TASK INSTRUCTIONS:
Report every line of the records beneath this task that holds the string "none".

RECORDS FOR THE EXERCISE:

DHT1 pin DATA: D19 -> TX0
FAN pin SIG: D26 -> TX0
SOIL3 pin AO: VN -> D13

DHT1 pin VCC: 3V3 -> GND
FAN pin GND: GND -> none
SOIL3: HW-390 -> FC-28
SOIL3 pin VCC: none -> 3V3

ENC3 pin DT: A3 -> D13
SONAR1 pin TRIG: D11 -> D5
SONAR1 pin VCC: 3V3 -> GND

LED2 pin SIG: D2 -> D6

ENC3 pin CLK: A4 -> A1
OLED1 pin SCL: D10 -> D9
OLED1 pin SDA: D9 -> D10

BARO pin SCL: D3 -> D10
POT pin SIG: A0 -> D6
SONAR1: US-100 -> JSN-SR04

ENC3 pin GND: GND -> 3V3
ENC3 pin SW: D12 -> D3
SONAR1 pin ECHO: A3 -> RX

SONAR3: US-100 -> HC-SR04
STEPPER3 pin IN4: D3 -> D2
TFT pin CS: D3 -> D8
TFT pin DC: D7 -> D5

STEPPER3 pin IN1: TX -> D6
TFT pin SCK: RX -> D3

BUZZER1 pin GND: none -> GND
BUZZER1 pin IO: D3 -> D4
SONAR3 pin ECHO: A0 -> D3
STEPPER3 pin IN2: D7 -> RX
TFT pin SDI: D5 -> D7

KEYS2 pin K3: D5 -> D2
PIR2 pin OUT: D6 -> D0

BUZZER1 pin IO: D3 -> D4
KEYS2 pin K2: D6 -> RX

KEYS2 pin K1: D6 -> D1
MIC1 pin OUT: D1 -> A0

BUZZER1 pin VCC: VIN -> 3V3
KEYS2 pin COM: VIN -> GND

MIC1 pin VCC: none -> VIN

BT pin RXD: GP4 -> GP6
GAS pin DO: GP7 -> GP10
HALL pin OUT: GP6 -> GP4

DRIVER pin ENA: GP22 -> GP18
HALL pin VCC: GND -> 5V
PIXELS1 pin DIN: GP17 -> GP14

YOUR SOLUTION:
FAN pin GND: GND -> none
SOIL3 pin VCC: none -> 3V3
BUZZER1 pin GND: none -> GND
MIC1 pin VCC: none -> VIN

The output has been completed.